» **Extracted information**:
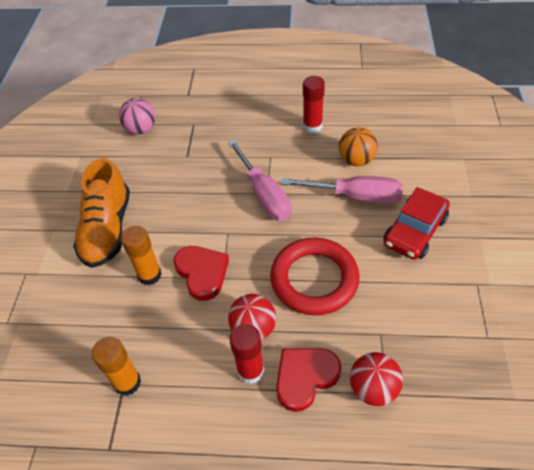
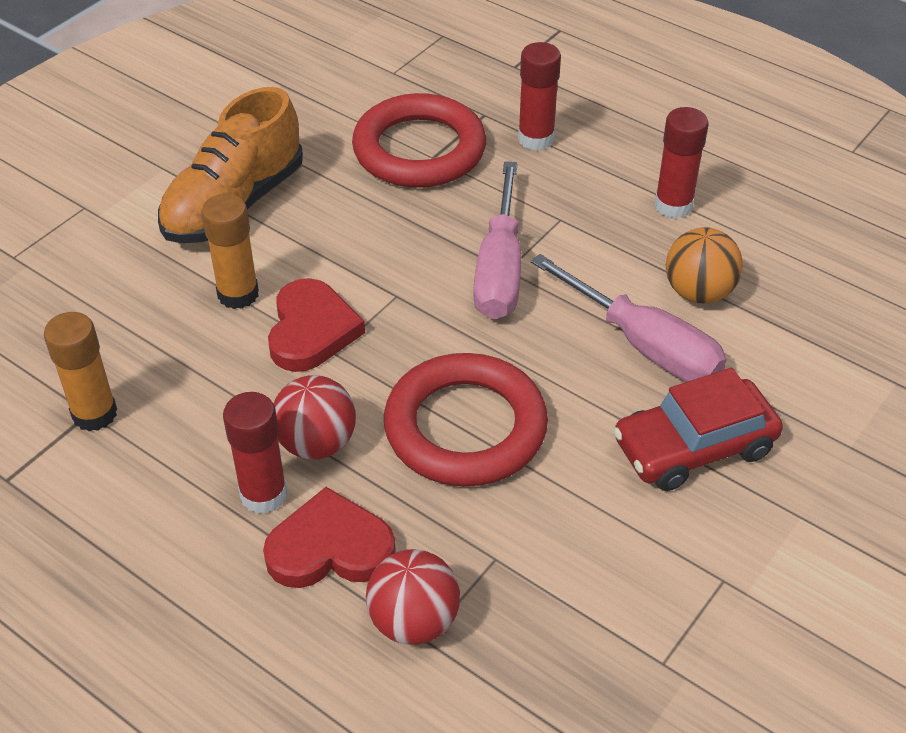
camera: 30 degrees right, 5 degrees down
pink ball [119,98,155,134] -> none
none -> red ring [352,93,486,188]
none -> red glue stick [518,42,561,150]

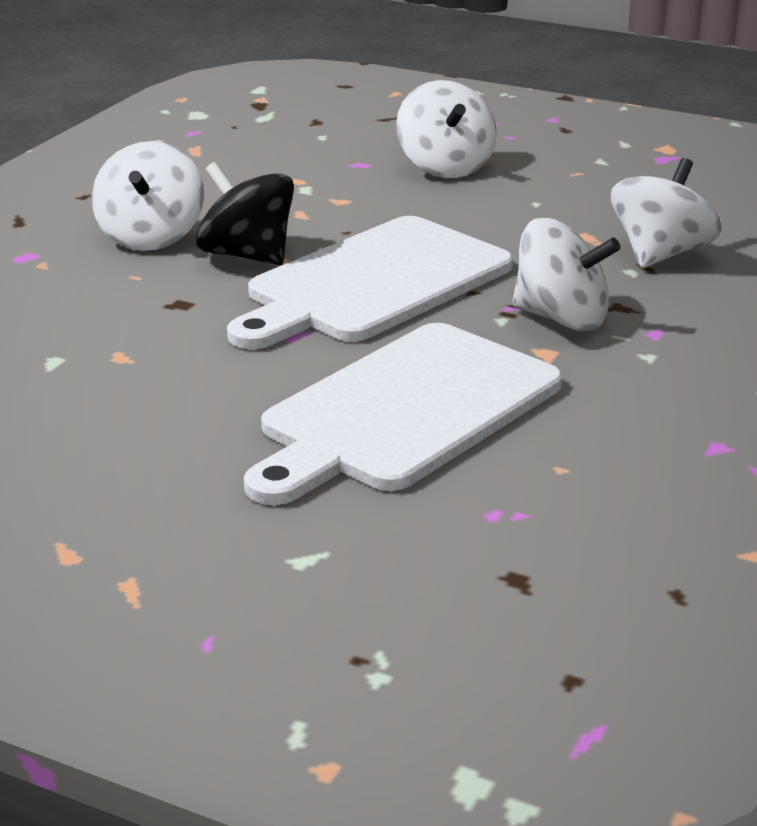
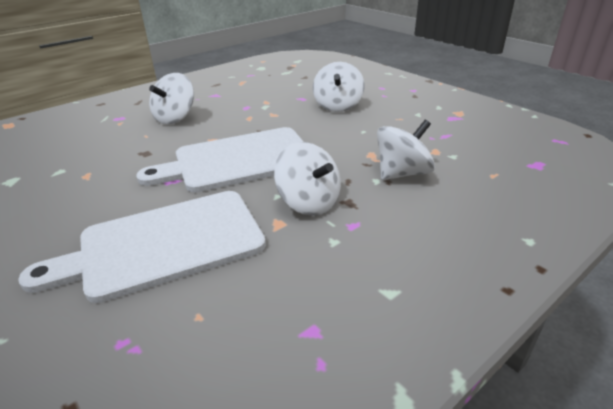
camera: 25 degrees right, 5 degrees up
black spinning top [196,162,294,265] -> none

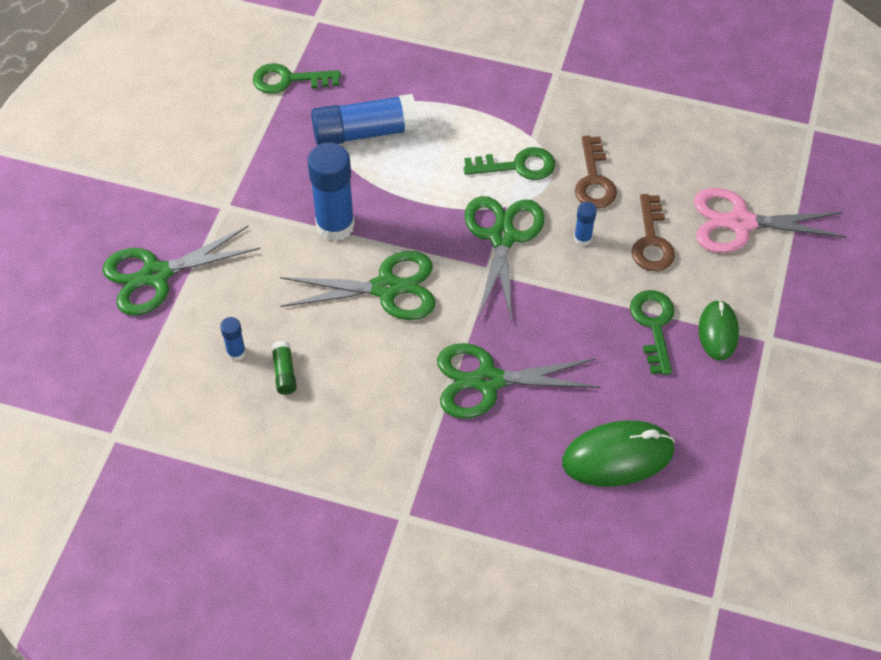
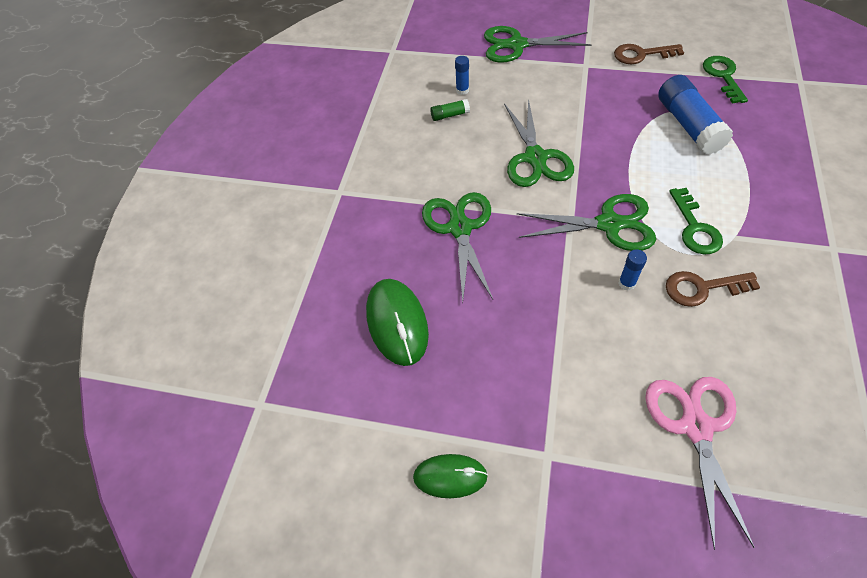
camera: 90 degrees right, 0 degrees up
green scissors [102,225,260,316] -> green scissors turned 60 degrees counterclockwise [484,26,591,63]
blue glue stick [307,142,355,241] -> none
green key [630,290,674,375] -> none
brown key [632,194,675,271] -> brown key moved to [614,44,684,64]
green mouse [699,300,739,361] -> green mouse moved to [413,454,488,498]

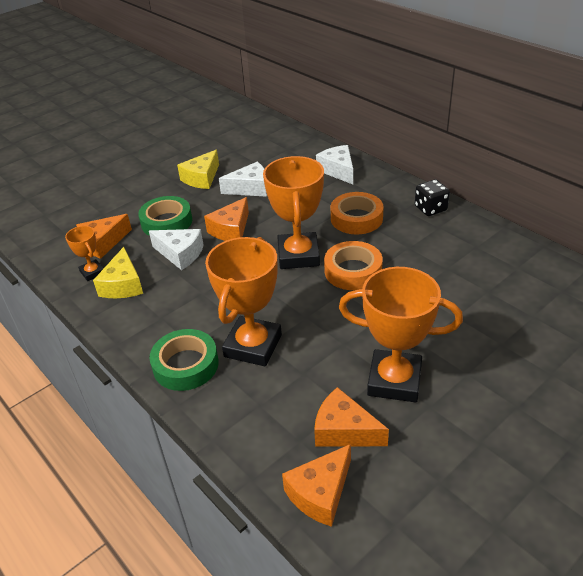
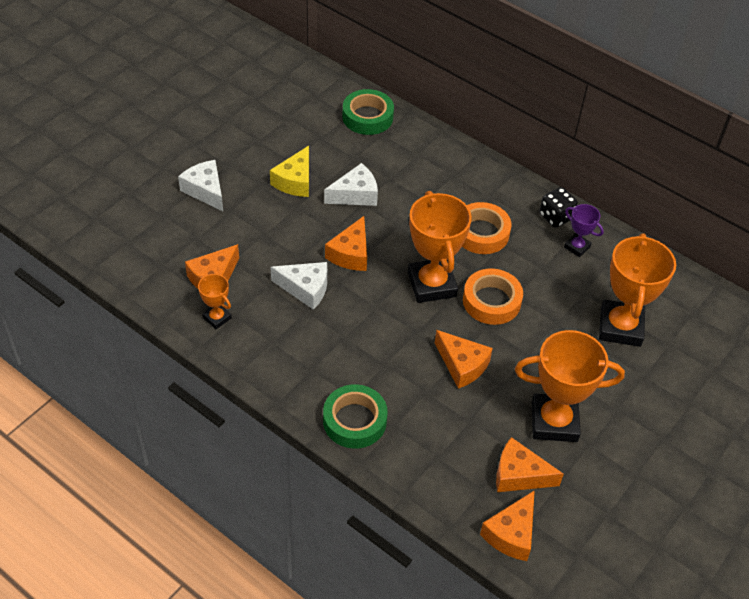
camera: 15 degrees left, 10 degrees up
yellow cheese [93,247,143,298] -> none
green tape [138,196,192,236] -> green tape moved to [342,89,394,135]
orange trophy [205,237,282,366] -> orange trophy moved to [599,233,676,347]
white cheese [316,145,353,184] -> white cheese moved to [178,160,223,211]
none -> orange cheese [435,330,493,389]
none -> purple trophy [564,204,604,257]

» **What the exercise asks**:
Could you give the listing above again word for word, without any pictures?

» **Exercise solution**:
camera: 30 degrees right, 5 degrees down
pink ball [119,98,155,134] -> none
none -> red ring [352,93,486,188]
none -> red glue stick [518,42,561,150]

camera: 25 degrees right, 5 degrees up
black spinning top [196,162,294,265] -> none

camera: 90 degrees right, 0 degrees up
green scissors [102,225,260,316] -> green scissors turned 60 degrees counterclockwise [484,26,591,63]
blue glue stick [307,142,355,241] -> none
green key [630,290,674,375] -> none
brown key [632,194,675,271] -> brown key moved to [614,44,684,64]
green mouse [699,300,739,361] -> green mouse moved to [413,454,488,498]

camera: 15 degrees left, 10 degrees up
yellow cheese [93,247,143,298] -> none
green tape [138,196,192,236] -> green tape moved to [342,89,394,135]
orange trophy [205,237,282,366] -> orange trophy moved to [599,233,676,347]
white cheese [316,145,353,184] -> white cheese moved to [178,160,223,211]
none -> orange cheese [435,330,493,389]
none -> purple trophy [564,204,604,257]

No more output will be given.